[Start of RECORDS SUPPLIED]
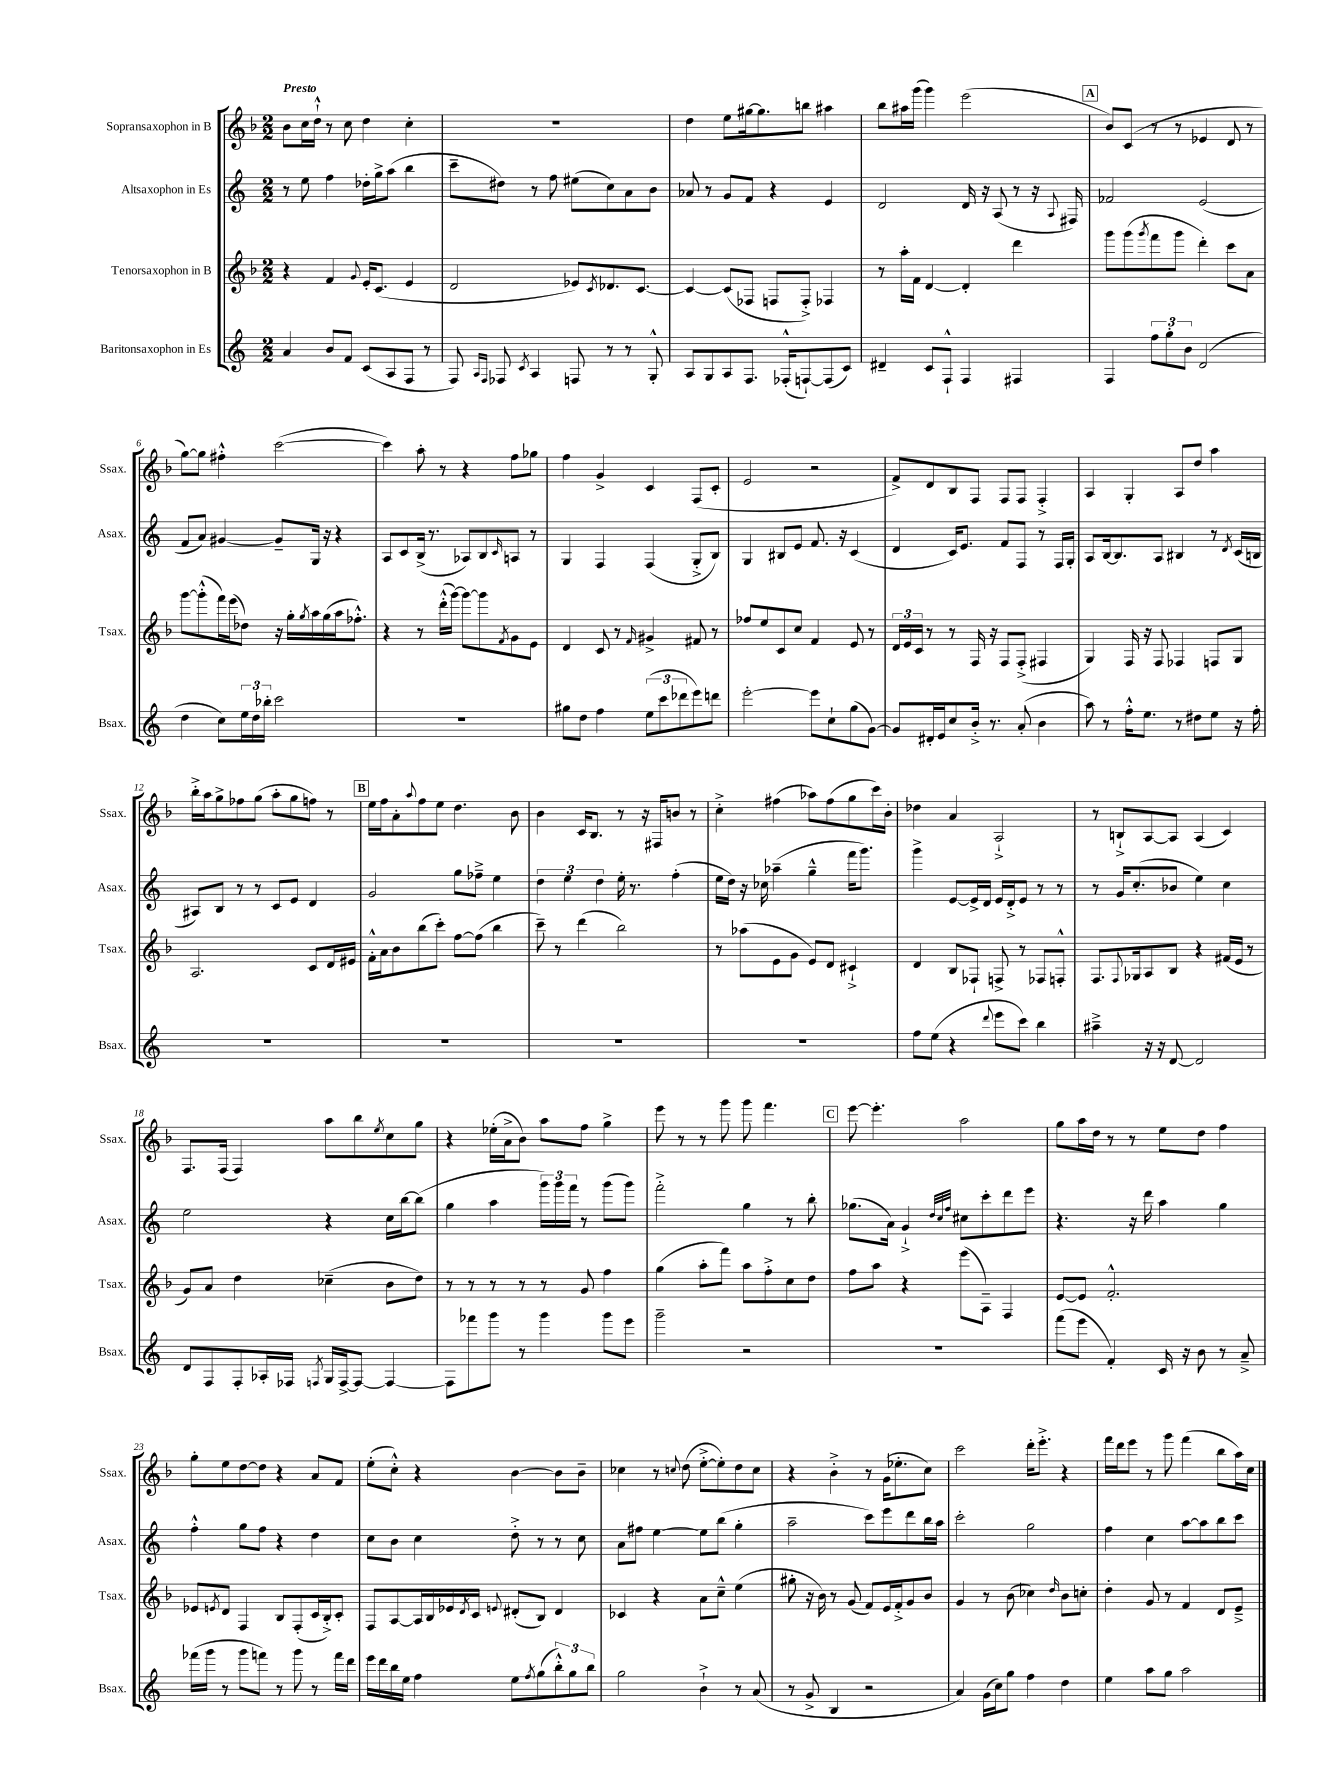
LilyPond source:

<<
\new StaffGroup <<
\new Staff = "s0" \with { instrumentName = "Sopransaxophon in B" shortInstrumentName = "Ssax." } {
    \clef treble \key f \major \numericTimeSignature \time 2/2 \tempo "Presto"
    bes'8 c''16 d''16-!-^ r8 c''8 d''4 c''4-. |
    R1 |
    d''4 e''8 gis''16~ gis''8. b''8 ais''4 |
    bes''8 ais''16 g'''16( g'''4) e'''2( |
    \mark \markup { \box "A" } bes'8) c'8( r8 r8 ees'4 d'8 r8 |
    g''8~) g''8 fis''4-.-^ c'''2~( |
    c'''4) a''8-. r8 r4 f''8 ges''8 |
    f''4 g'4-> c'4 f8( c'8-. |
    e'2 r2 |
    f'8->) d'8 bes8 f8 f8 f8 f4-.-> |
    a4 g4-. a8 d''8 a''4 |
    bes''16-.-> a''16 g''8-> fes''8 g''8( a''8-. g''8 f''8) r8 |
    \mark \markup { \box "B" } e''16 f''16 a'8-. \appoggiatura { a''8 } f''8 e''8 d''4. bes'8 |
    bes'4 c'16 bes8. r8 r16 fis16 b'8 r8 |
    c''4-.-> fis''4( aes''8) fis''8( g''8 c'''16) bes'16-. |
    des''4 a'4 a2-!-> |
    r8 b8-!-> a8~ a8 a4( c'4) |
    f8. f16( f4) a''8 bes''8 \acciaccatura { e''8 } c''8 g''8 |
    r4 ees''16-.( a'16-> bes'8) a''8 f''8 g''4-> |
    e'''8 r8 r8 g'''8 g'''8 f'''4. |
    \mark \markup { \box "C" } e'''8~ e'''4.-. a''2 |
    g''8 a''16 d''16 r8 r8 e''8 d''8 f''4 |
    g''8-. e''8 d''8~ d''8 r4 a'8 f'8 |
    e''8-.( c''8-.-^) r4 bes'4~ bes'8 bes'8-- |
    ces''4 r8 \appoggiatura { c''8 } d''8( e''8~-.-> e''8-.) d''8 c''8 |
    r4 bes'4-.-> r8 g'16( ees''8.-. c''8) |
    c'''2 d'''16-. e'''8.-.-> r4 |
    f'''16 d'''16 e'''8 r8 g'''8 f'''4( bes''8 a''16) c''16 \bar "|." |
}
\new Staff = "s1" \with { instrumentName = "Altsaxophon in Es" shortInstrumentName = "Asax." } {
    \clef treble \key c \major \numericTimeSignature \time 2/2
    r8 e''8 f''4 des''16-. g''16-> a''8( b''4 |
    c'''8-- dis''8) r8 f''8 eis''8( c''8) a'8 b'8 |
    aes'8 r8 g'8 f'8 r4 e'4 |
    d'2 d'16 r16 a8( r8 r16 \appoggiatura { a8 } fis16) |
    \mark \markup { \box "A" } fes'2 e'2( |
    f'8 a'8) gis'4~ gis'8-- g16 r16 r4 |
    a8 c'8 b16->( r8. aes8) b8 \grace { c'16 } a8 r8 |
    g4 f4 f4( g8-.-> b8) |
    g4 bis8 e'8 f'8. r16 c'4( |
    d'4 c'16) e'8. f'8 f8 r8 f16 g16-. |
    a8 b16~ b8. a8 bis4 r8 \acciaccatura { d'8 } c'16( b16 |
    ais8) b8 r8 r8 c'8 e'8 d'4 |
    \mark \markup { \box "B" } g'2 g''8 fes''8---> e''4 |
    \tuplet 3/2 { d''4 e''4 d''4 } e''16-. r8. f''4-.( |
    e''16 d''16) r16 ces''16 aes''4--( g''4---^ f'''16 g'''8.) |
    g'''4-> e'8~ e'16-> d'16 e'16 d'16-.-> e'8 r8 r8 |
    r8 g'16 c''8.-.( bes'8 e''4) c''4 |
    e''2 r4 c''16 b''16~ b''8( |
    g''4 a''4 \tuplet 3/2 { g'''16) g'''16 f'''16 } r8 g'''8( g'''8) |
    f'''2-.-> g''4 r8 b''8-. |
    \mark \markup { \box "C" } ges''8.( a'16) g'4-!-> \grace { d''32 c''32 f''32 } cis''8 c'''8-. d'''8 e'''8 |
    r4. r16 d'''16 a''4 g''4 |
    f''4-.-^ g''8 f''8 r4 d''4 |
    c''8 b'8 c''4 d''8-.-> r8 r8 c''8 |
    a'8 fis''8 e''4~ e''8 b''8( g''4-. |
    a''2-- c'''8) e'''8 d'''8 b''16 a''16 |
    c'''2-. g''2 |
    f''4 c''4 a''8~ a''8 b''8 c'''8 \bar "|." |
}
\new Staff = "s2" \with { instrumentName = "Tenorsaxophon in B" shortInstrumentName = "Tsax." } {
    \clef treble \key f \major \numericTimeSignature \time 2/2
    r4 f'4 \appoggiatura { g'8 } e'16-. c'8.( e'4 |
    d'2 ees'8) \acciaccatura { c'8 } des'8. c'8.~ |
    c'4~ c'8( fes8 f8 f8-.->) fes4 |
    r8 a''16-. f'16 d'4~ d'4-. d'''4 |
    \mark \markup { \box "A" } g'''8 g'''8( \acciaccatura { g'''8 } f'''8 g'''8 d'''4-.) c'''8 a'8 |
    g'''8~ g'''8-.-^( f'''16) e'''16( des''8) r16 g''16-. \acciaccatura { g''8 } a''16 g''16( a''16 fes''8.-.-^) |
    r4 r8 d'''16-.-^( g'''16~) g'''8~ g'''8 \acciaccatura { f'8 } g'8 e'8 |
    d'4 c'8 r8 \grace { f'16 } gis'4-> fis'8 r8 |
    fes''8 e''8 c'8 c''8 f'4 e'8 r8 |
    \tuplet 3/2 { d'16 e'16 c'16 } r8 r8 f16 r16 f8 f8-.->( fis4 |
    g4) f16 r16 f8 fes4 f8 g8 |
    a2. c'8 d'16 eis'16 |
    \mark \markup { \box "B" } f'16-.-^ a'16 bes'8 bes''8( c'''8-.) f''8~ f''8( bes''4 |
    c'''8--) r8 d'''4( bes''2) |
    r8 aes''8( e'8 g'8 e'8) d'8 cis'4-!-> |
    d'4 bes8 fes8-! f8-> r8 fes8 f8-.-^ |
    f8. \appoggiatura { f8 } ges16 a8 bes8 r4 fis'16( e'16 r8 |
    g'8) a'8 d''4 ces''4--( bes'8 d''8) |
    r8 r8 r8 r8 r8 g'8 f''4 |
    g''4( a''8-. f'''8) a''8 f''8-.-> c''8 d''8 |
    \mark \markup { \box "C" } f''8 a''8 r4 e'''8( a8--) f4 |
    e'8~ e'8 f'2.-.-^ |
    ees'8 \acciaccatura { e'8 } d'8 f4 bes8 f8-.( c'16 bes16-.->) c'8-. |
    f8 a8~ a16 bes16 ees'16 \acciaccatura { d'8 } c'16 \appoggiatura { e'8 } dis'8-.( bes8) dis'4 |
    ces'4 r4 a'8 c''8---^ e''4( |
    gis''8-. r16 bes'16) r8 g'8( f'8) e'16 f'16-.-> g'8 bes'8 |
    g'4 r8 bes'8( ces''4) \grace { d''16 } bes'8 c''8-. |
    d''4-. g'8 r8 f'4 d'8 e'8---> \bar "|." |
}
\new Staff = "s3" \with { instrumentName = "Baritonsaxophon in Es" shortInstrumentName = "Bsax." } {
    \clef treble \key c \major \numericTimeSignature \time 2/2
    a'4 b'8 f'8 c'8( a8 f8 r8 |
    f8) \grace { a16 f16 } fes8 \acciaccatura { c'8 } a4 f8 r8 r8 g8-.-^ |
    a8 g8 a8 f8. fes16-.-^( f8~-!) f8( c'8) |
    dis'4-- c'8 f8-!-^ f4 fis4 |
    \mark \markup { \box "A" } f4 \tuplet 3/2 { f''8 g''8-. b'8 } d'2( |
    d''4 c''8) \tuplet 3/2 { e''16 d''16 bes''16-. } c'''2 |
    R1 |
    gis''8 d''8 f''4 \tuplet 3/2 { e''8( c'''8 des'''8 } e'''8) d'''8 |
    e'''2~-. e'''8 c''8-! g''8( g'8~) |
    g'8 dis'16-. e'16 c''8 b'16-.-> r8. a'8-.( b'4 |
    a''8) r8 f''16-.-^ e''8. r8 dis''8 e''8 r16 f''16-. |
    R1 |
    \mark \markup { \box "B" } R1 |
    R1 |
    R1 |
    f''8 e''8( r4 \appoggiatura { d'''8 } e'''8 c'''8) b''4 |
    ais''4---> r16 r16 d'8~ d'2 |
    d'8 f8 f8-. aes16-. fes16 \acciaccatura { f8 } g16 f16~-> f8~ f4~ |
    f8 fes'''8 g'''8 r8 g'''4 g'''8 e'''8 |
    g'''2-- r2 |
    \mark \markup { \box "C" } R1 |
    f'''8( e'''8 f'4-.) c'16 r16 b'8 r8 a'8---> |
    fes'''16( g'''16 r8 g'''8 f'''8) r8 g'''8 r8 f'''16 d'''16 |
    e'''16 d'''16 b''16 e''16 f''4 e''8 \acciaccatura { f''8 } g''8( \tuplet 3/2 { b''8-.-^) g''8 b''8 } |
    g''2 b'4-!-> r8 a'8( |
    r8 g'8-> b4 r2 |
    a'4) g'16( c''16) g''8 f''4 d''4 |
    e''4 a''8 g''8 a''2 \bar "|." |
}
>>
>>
[End of RECORDS SUPPLIED]
◆ EXERCISE PROMPT
Copy out each line from the source records above that includes the string "treble".

◆ COMPLETE OUTPUT
    \clef treble \key f \major \numericTimeSignature \time 2/2 \tempo "Presto"
    \clef treble \key c \major \numericTimeSignature \time 2/2
    \clef treble \key f \major \numericTimeSignature \time 2/2
    \clef treble \key c \major \numericTimeSignature \time 2/2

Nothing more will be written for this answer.